**What you are asked to do**: The word "pink" occurs in some lines of the listing. Copy those lines.

**Extracted material**:
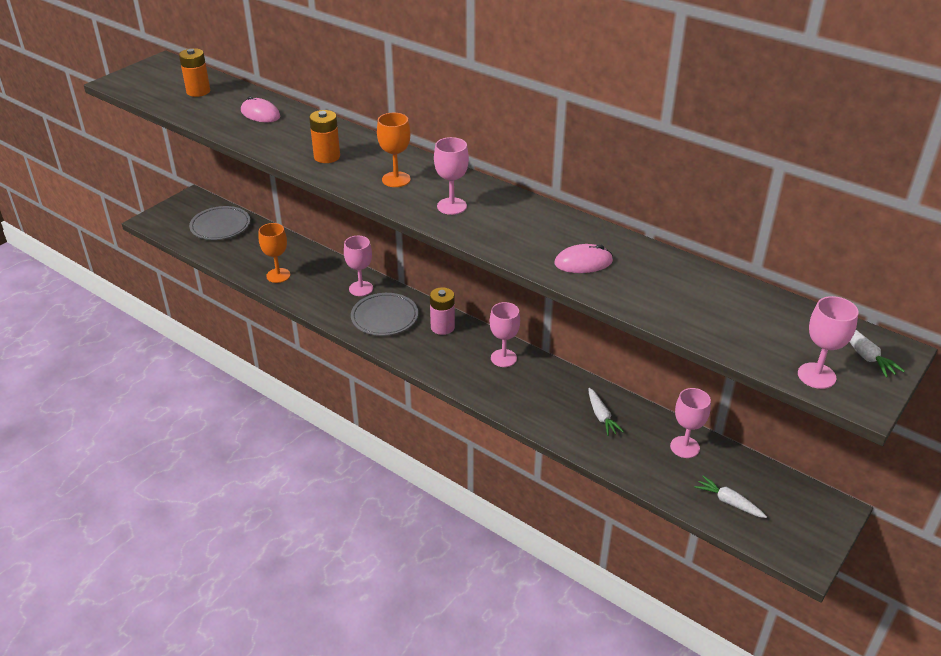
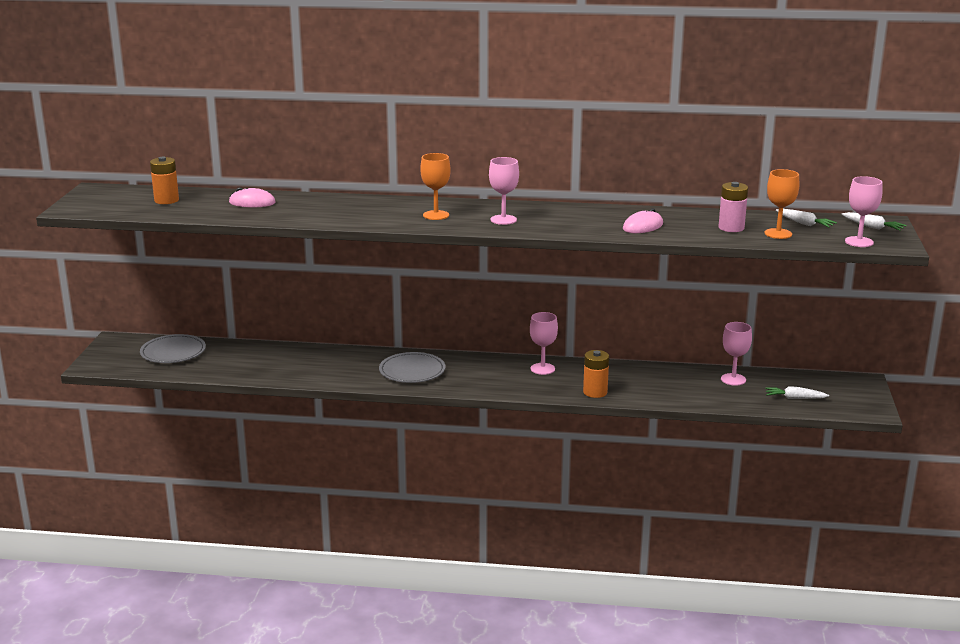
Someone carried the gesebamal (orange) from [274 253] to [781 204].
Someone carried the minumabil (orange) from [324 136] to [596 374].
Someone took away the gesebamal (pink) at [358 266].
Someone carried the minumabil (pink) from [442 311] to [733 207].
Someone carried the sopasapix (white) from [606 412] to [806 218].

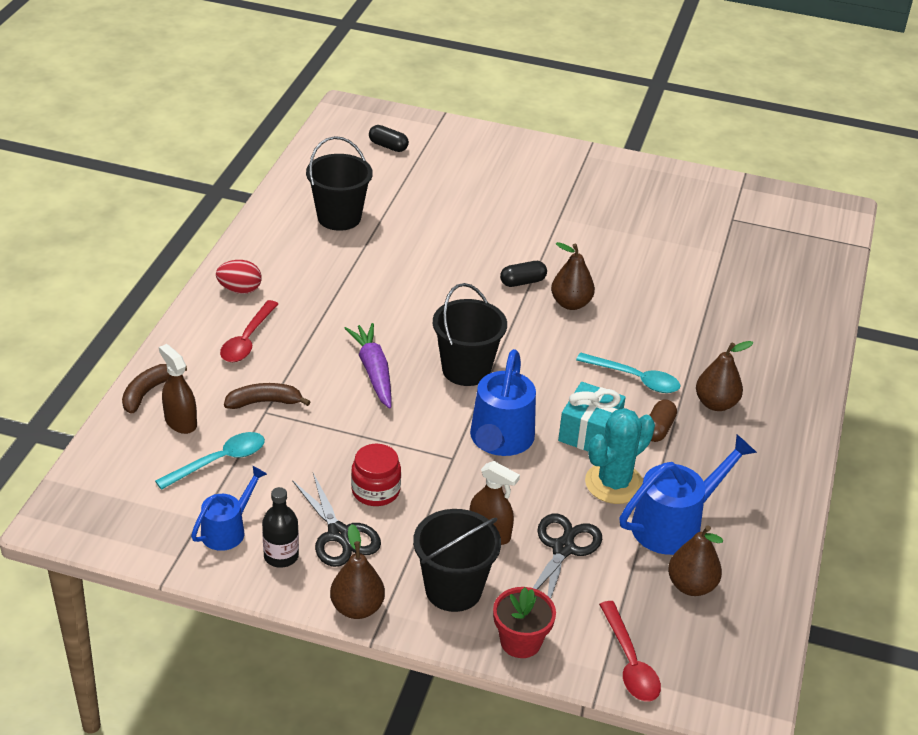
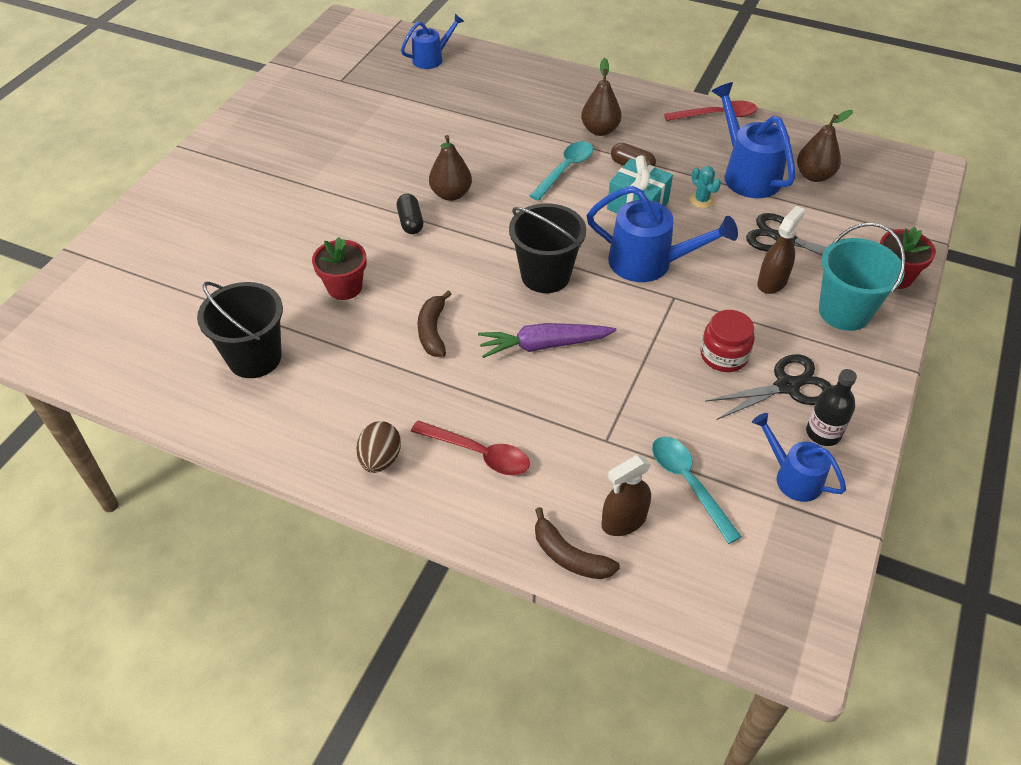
Someone repainted the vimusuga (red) at [239 277], which became the vimusuga (brown) at [378 447].
Someone carried the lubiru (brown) from [267 396] to [434 323].
Someone took away the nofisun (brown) at [357 571].
Someone took away the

**Response to this task**:
Someone took away the gesebamal (pink) at [358 266].
Someone carried the minumabil (pink) from [442 311] to [733 207].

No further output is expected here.